Activity →
From the entries below, return only the lines starting at the one that contains "D1: diode BAV21 (A NET2, K VA) -> none" and ending at the one that contains "C9: 1000uF (plus", exactly as they stand.

Supplied information →

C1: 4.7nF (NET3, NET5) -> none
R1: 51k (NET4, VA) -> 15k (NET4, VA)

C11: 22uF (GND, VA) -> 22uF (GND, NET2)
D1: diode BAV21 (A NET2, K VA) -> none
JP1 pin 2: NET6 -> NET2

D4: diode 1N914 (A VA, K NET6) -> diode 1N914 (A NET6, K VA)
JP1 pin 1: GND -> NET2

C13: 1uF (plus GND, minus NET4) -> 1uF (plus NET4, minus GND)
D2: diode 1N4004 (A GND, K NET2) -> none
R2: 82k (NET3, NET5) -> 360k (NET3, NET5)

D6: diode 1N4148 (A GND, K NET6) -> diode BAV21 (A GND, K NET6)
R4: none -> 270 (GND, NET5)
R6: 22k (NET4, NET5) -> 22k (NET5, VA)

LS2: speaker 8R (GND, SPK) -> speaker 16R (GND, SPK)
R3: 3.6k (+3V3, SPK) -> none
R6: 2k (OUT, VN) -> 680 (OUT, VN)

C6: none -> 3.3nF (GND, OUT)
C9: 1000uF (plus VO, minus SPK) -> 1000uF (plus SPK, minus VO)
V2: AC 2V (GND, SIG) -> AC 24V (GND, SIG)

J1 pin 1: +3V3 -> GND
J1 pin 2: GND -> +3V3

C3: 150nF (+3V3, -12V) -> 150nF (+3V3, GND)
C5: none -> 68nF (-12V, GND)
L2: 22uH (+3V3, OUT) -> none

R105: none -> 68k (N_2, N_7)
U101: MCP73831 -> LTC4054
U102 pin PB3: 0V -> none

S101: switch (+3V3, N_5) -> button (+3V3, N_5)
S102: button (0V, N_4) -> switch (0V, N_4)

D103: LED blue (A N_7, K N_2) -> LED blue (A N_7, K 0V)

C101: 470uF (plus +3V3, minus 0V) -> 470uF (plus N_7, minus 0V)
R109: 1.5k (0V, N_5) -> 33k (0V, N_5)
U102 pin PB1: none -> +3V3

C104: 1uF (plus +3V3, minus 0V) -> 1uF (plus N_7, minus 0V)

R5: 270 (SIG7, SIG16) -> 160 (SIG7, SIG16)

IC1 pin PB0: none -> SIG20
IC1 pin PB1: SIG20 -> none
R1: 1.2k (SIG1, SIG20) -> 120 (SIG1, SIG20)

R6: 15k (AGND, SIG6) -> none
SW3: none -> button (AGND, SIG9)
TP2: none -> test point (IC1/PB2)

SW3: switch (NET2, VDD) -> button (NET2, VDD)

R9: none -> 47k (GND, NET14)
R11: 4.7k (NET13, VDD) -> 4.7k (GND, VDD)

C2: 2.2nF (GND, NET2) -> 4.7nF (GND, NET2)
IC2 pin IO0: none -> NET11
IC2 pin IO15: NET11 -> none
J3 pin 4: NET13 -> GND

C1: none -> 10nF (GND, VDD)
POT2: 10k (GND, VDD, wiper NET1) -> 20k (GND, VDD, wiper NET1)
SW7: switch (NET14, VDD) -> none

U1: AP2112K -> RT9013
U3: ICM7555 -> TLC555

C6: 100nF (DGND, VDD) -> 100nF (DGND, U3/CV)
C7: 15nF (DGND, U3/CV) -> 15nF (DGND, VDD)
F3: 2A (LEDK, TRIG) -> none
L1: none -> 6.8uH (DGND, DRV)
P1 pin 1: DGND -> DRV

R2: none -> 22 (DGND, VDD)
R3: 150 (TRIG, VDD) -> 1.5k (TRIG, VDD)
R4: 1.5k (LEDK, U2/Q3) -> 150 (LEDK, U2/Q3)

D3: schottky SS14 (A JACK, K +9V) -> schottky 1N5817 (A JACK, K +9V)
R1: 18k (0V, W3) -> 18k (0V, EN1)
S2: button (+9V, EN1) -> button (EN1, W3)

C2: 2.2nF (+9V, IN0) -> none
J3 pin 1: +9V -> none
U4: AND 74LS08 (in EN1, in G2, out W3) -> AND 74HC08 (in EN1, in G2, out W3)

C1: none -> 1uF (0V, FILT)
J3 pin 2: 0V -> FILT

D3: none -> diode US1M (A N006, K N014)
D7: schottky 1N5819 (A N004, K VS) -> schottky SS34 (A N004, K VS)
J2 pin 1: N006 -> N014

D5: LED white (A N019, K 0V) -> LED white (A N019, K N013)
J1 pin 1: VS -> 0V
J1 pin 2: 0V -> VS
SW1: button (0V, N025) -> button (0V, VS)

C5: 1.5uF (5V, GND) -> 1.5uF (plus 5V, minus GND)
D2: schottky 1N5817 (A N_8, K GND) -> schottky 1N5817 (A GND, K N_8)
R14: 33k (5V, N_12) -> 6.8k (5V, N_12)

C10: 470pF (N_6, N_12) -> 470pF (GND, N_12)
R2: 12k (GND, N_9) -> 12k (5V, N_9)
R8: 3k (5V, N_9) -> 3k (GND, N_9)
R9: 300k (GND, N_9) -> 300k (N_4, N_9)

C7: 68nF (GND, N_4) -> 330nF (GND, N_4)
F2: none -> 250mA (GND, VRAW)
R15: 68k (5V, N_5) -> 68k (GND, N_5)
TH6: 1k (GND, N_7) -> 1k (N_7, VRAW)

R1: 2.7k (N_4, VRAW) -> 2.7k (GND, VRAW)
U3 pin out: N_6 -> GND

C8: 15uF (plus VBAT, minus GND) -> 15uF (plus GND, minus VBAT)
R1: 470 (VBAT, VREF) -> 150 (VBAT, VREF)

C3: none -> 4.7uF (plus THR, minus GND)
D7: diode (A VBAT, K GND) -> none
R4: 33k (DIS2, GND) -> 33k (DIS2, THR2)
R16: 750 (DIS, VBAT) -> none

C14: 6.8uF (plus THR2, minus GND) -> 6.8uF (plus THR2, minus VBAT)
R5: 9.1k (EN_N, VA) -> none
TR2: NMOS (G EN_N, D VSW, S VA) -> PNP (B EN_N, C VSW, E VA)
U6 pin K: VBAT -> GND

Response box →
D1: diode BAV21 (A NET2, K VA) -> none
JP1 pin 2: NET6 -> NET2

D4: diode 1N914 (A VA, K NET6) -> diode 1N914 (A NET6, K VA)
JP1 pin 1: GND -> NET2

C13: 1uF (plus GND, minus NET4) -> 1uF (plus NET4, minus GND)
D2: diode 1N4004 (A GND, K NET2) -> none
R2: 82k (NET3, NET5) -> 360k (NET3, NET5)

D6: diode 1N4148 (A GND, K NET6) -> diode BAV21 (A GND, K NET6)
R4: none -> 270 (GND, NET5)
R6: 22k (NET4, NET5) -> 22k (NET5, VA)

LS2: speaker 8R (GND, SPK) -> speaker 16R (GND, SPK)
R3: 3.6k (+3V3, SPK) -> none
R6: 2k (OUT, VN) -> 680 (OUT, VN)

C6: none -> 3.3nF (GND, OUT)
C9: 1000uF (plus VO, minus SPK) -> 1000uF (plus SPK, minus VO)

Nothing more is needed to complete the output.